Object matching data

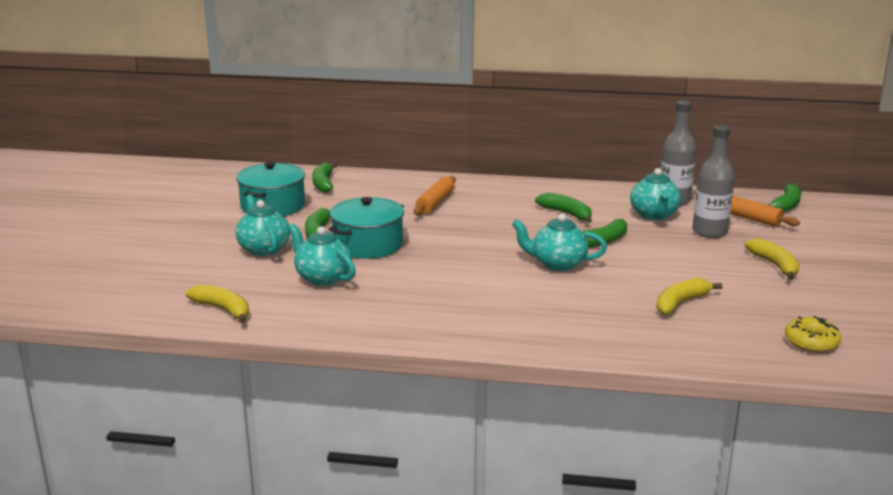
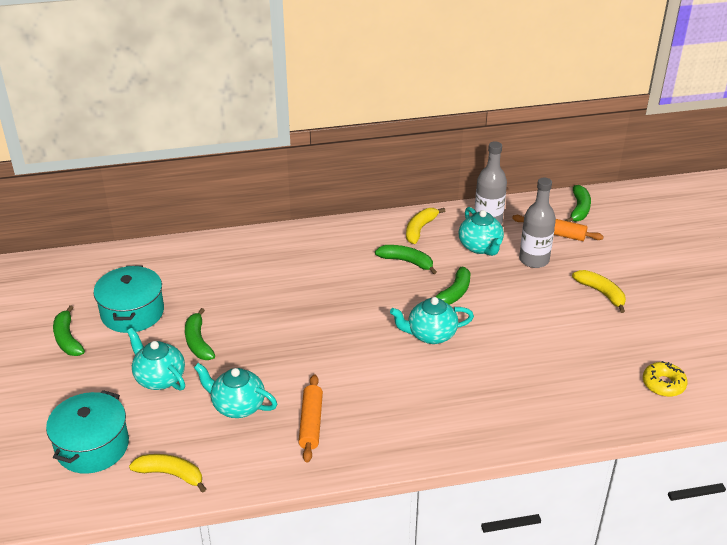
camera: 20 degrees left, 15 degrees up
(323, 183) = (163, 266): green banana -> green banana (67, 339)
(368, 245) = (253, 348): turquoise pot -> turquoise pot (92, 446)
(435, 203) = (284, 272): orange rolling pin -> orange rolling pin (311, 423)
(680, 303) = (550, 361): yellow banana -> yellow banana (420, 229)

Your task =>
What is needed is an exact output of the records above, with every picture left out.

Written answer =>
camera: 20 degrees left, 15 degrees up
(323, 183) = (163, 266): green banana -> green banana (67, 339)
(368, 245) = (253, 348): turquoise pot -> turquoise pot (92, 446)
(435, 203) = (284, 272): orange rolling pin -> orange rolling pin (311, 423)
(680, 303) = (550, 361): yellow banana -> yellow banana (420, 229)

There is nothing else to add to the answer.